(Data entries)
>>>>>

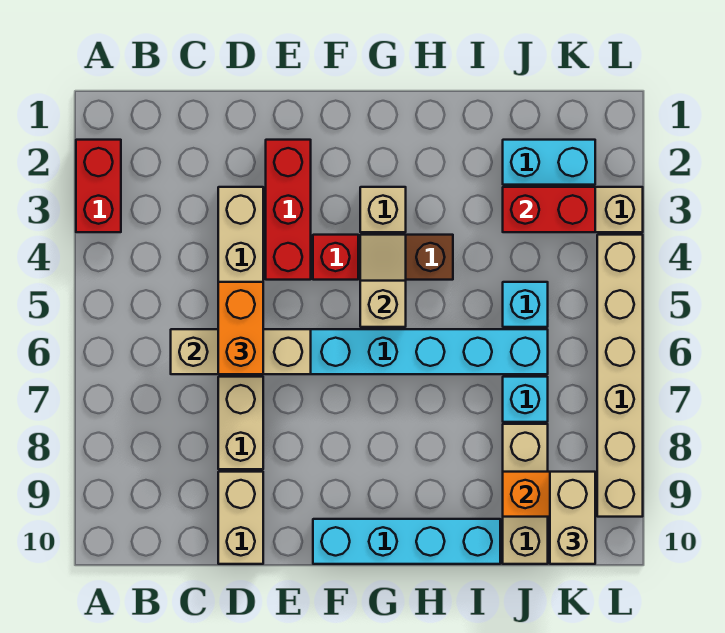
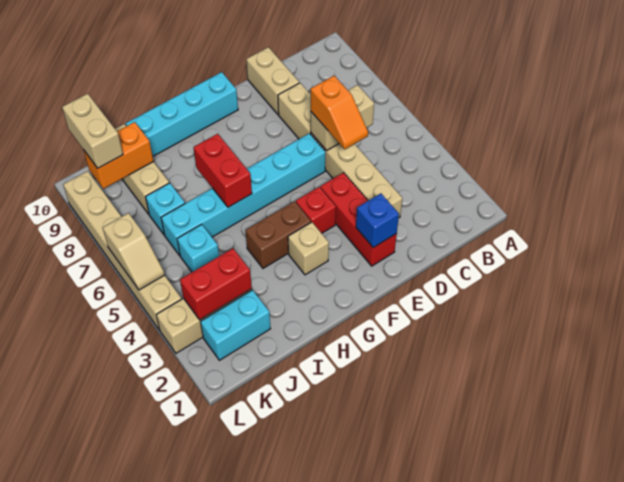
red brick A2:A3 level 1 -> red brick H6:H7 level 2
tan brick C6:E6 level 2 -> tan brick C6:D6 level 2
orange brick D5:D6 level 3 -> orange slope D5:D6 level 3 top 6
none -> blue brick E2 level 2
tan slope G4:G5 level 2 top 5 -> tan slope L5:L6 level 2 top 6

<<<<<

Each record above, in full: return it exactly, pictures excluded.

**REPLY TO THE TASK:**
red brick A2:A3 level 1 -> red brick H6:H7 level 2
tan brick C6:E6 level 2 -> tan brick C6:D6 level 2
orange brick D5:D6 level 3 -> orange slope D5:D6 level 3 top 6
none -> blue brick E2 level 2
tan slope G4:G5 level 2 top 5 -> tan slope L5:L6 level 2 top 6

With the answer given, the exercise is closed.